ACTIVITY: From the line that includes "(466, 745) = (432, 569): purple drum -> none" to the last line of the data, quote each line precisely; both boundary lines belong in the answer.

Object tracking records:
====

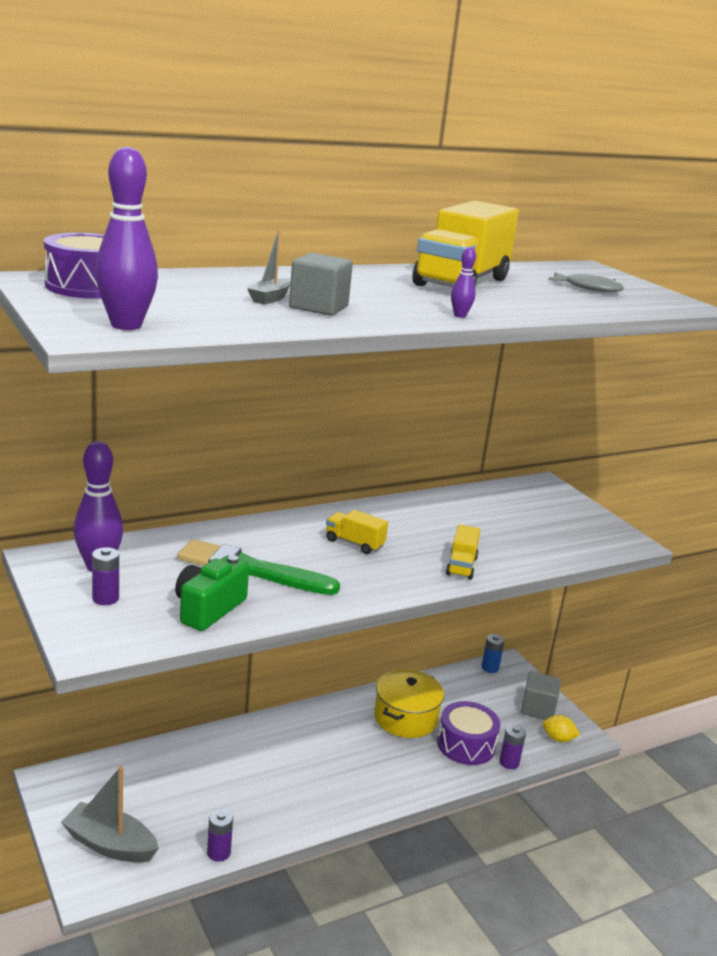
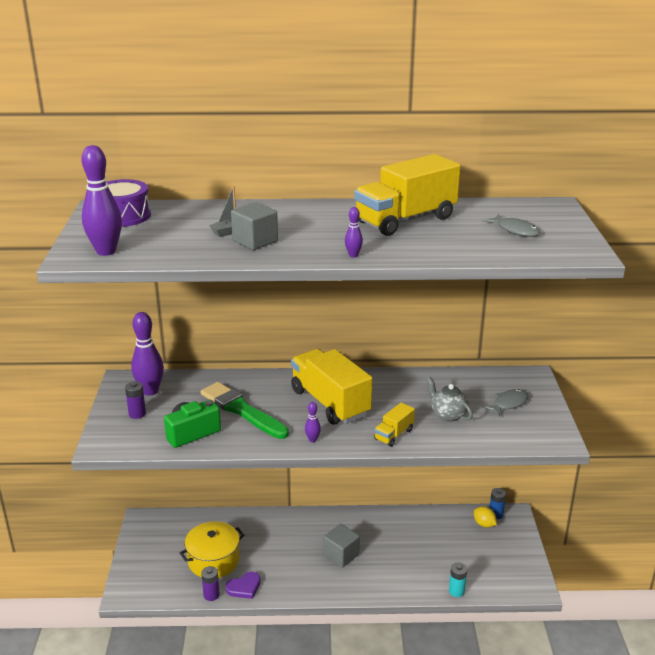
camera: 30 degrees right, 5 degrees up
(109, 844) = (151, 570): grey boat -> none
(256, 830) = (244, 587): none -> purple heart
(354, 543) = (330, 402): yellow truck -> yellow truck, size x2.16
(373, 588) = (312, 440): none -> purple bowling pin
(405, 718) = (400, 537): yellow pot -> yellow pot (213, 560)
(466, 745) = (432, 569): purple drum -> none
(498, 535) = (447, 415): none -> grey teapot
(509, 762) = (456, 591): purple battery -> turquoise battery
(538, 709) = (512, 556): grey cube -> grey cube (341, 555)
(548, 514) = (508, 404): none -> grey fish
(558, 739) = (511, 584): yellow lemon -> yellow lemon (484, 524)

====

EXERCISE RESULT:
(466, 745) = (432, 569): purple drum -> none
(498, 535) = (447, 415): none -> grey teapot
(509, 762) = (456, 591): purple battery -> turquoise battery
(538, 709) = (512, 556): grey cube -> grey cube (341, 555)
(548, 514) = (508, 404): none -> grey fish
(558, 739) = (511, 584): yellow lemon -> yellow lemon (484, 524)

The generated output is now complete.